§ **ACTION ITEM**: In your copy, reproduce each entry exactly and leave out the pictures.

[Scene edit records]
□ □ □ □ □ □ □

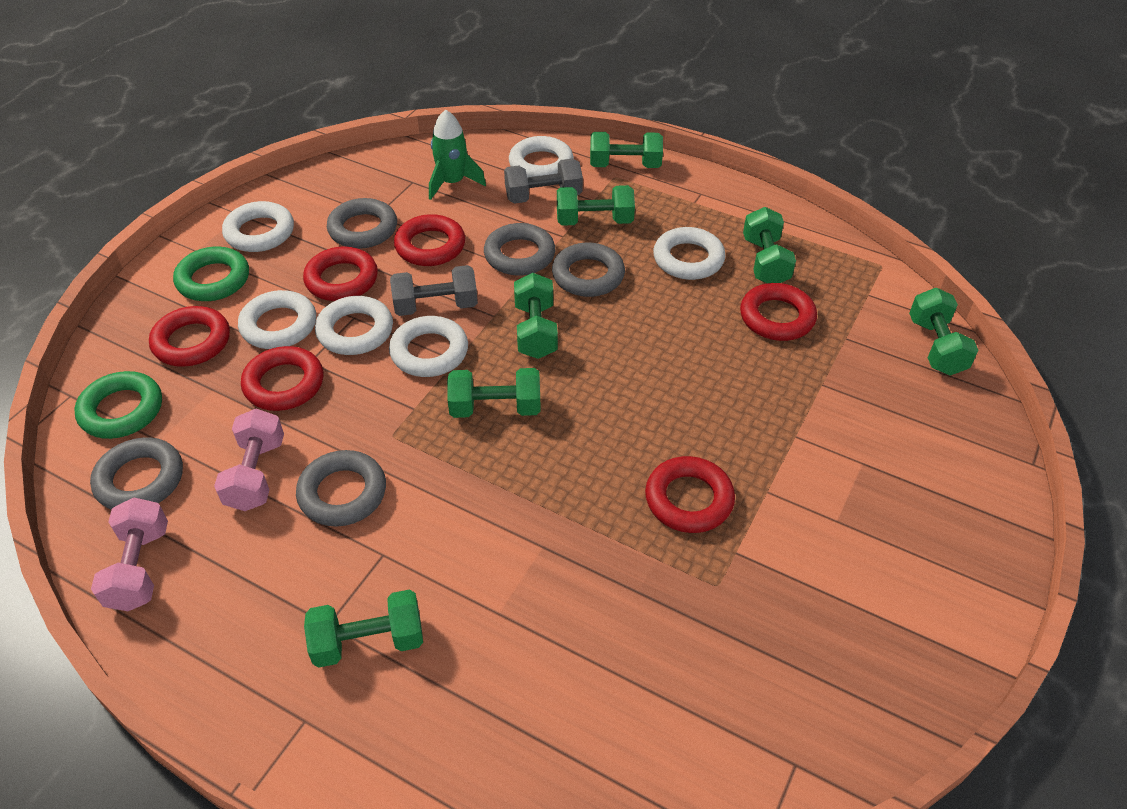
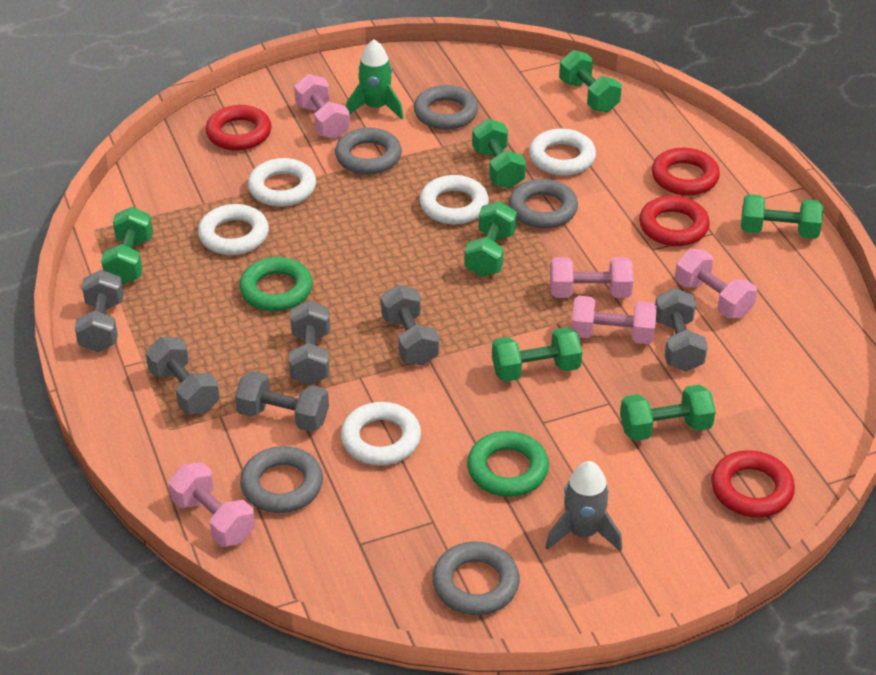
grey dumbbell: 2 -> 6
grey rocket: 0 -> 1
pink dumbbell: 2 -> 5
red ring: 6 -> 4
white ring: 6 -> 5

□ □ □ □ □ □ □

§ **TASK SOLUTION**:
grey dumbbell: 2 -> 6
grey rocket: 0 -> 1
pink dumbbell: 2 -> 5
red ring: 6 -> 4
white ring: 6 -> 5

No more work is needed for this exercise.